#### Ítems proporcionados

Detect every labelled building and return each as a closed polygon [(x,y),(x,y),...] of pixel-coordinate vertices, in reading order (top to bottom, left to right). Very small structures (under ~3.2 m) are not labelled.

########
#### Ítems proporcionados

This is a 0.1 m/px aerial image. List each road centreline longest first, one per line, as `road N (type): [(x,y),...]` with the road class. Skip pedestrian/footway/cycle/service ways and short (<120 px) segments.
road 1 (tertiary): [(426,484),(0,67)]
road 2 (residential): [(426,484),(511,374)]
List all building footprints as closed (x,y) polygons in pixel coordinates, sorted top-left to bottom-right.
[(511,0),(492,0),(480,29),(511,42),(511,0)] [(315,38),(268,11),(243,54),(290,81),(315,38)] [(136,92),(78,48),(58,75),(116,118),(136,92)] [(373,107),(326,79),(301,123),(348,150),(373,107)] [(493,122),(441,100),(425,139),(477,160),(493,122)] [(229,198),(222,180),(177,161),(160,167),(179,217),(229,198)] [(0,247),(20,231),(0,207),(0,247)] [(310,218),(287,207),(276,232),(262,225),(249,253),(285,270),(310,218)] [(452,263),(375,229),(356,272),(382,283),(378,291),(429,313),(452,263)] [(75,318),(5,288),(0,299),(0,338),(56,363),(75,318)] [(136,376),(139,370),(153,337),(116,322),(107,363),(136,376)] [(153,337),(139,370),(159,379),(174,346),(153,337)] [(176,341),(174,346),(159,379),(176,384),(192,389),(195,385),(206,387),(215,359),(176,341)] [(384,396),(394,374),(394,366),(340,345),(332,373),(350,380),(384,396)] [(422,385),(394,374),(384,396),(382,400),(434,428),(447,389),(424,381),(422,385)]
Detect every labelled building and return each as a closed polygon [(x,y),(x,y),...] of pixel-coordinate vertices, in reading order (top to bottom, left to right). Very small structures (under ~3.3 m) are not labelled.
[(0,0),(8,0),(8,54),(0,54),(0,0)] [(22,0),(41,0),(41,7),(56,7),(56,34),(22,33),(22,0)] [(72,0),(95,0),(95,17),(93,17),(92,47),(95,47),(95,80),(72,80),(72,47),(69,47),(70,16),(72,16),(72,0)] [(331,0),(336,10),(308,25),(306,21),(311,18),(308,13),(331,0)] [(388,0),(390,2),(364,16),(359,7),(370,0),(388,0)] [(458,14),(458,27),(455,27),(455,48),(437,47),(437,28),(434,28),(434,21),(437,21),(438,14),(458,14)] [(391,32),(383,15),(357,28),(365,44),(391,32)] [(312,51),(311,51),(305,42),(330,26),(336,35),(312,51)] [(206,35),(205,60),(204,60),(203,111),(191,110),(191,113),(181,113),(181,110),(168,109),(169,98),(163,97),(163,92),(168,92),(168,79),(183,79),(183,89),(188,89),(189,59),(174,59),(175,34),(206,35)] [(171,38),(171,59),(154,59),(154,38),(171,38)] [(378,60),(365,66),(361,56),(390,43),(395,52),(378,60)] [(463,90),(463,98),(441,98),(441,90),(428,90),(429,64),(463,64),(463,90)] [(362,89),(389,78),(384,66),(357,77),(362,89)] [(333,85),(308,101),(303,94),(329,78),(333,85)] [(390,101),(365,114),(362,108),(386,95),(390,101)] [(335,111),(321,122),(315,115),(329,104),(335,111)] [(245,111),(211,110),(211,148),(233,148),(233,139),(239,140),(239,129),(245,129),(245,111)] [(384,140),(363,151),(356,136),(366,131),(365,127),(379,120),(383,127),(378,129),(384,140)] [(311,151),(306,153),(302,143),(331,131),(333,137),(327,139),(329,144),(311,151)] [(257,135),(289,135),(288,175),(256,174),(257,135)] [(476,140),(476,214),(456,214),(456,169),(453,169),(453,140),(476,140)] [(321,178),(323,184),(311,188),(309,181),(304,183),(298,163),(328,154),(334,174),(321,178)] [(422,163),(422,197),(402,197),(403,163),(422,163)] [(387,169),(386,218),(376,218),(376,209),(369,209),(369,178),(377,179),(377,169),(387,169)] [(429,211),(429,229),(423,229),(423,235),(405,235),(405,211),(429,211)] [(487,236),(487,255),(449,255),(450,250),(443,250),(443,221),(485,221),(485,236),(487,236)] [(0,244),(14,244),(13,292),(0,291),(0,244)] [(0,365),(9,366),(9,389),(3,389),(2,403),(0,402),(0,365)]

########

Requisito:
Copia sin cambios las líneas que empiezan en la que contiene "This is a 0.1" y siguen hasta la que contiene "road 2 (residential): [(426,484),(511,374)]", ambas incluidas.

Tarea completada:
This is a 0.1 m/px aerial image. List each road centreline longest first, one per line, as `road N (type): [(x,y),...]` with the road class. Skip pedestrian/footway/cycle/service ways and short (<120 px) segments.
road 1 (tertiary): [(426,484),(0,67)]
road 2 (residential): [(426,484),(511,374)]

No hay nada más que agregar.